> [What the task asks] Will you restate verbatim the lines running from the line with "Segment every instance of benign epithelium." to the end of the data, leaving out everything else?

(Region labeling records)
········

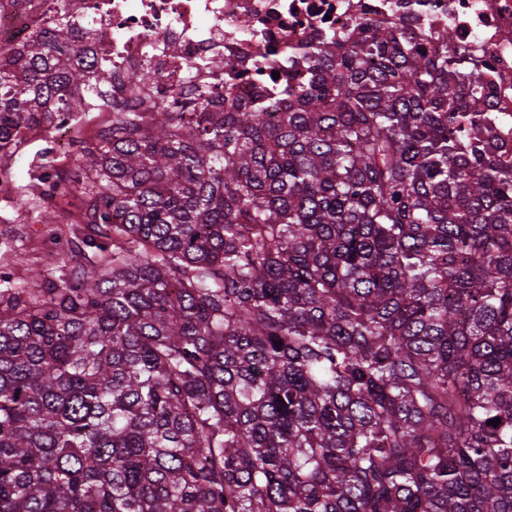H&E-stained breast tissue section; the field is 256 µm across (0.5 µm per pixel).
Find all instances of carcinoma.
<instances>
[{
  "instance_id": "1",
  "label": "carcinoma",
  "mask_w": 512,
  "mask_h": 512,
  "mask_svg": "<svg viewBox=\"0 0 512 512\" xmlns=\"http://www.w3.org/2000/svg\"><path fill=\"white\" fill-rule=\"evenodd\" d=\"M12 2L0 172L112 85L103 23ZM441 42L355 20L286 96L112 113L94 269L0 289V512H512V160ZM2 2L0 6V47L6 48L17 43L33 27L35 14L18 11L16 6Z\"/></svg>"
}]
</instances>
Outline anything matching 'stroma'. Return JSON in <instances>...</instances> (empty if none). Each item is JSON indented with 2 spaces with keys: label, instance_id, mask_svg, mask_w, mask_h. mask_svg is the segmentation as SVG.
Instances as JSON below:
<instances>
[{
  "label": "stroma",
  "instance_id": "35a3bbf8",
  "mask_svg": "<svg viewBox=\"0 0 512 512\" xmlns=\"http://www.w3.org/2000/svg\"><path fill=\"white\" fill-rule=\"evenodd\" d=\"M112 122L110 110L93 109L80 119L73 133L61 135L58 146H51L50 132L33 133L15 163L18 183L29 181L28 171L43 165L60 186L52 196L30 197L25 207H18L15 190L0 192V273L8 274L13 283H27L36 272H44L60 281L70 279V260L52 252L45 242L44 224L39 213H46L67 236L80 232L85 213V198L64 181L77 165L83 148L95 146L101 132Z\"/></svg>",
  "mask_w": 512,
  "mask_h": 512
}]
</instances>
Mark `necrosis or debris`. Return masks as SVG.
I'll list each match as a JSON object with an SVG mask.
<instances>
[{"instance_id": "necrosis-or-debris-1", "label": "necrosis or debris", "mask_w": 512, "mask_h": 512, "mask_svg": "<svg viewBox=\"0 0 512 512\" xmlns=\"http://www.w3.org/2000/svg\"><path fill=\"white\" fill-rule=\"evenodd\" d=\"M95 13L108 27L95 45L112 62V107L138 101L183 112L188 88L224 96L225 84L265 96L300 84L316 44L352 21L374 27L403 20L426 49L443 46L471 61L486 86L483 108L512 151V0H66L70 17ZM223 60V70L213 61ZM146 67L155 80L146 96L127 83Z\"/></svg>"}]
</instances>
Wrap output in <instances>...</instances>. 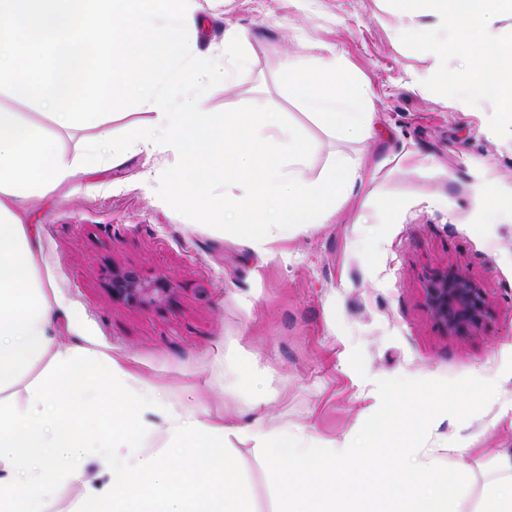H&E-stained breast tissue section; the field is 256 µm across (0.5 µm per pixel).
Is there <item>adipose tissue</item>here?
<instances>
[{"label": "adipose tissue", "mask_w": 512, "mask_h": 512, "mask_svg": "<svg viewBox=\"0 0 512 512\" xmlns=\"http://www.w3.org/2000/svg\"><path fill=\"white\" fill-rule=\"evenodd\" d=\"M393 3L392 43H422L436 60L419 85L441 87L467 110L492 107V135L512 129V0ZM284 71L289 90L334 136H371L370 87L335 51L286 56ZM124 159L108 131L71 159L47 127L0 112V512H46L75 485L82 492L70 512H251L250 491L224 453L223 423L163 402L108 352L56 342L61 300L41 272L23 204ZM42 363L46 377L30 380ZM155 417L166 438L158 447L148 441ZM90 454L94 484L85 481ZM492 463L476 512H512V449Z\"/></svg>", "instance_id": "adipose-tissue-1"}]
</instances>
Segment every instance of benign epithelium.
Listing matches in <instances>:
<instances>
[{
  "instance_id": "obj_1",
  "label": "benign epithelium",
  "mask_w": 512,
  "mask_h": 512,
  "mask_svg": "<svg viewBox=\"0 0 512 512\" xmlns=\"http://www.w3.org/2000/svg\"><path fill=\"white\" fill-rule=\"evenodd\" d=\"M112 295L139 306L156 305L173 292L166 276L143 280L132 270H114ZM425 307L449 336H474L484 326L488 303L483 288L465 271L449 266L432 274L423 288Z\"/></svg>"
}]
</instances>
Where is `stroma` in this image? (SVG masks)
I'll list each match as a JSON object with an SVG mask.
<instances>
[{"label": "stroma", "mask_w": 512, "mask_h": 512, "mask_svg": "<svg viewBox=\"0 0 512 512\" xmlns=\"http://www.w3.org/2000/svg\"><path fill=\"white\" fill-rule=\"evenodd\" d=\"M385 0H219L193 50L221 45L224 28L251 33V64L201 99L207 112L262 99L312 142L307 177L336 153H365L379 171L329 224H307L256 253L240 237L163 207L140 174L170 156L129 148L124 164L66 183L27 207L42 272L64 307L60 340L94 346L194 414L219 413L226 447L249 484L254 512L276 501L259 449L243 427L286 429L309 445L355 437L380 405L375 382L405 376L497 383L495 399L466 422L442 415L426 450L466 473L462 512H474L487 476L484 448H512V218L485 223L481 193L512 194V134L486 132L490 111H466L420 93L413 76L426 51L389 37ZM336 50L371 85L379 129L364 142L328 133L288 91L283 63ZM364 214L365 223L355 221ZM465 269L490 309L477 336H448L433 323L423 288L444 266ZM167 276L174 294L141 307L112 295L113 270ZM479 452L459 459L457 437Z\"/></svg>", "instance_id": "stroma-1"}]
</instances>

········

> [Problem solution]
Segment every instance of benign epithelium.
Listing matches in <instances>:
<instances>
[{
  "instance_id": "obj_1",
  "label": "benign epithelium",
  "mask_w": 512,
  "mask_h": 512,
  "mask_svg": "<svg viewBox=\"0 0 512 512\" xmlns=\"http://www.w3.org/2000/svg\"><path fill=\"white\" fill-rule=\"evenodd\" d=\"M112 295L139 306L156 305L173 292L166 276L143 280L132 270H114ZM425 307L449 336H474L484 326L488 303L483 288L465 271L449 266L432 274L423 288Z\"/></svg>"
}]
</instances>
Where is `stroma` in this image? (SVG masks)
I'll list each match as a JSON object with an SVG mask.
<instances>
[{"label": "stroma", "mask_w": 512, "mask_h": 512, "mask_svg": "<svg viewBox=\"0 0 512 512\" xmlns=\"http://www.w3.org/2000/svg\"><path fill=\"white\" fill-rule=\"evenodd\" d=\"M385 0H219L193 50L221 45L224 28L251 33V64L201 99L207 112L262 99L312 142L307 177L336 153H365L379 171L329 224H307L256 253L240 237L163 207L140 174L170 156L129 148L124 164L66 183L27 207L42 272L64 307L60 340L94 346L194 414L219 413L226 447L249 484L254 512L276 501L259 449L243 427L286 429L309 445L355 437L380 405L375 382L405 376L497 383L495 399L466 422L442 415L426 450L466 473L462 512H474L487 476L484 448H512V218L485 223L481 193L512 194V134L486 132L490 111H466L420 93L413 76L426 51L389 37ZM336 50L371 85L379 129L364 142L328 133L288 91L283 63ZM364 214L365 223L355 221ZM465 269L490 309L477 336H448L433 323L423 288L444 266ZM167 276L174 294L141 307L112 295L113 270ZM479 452L459 459L457 437Z\"/></svg>", "instance_id": "stroma-1"}]
</instances>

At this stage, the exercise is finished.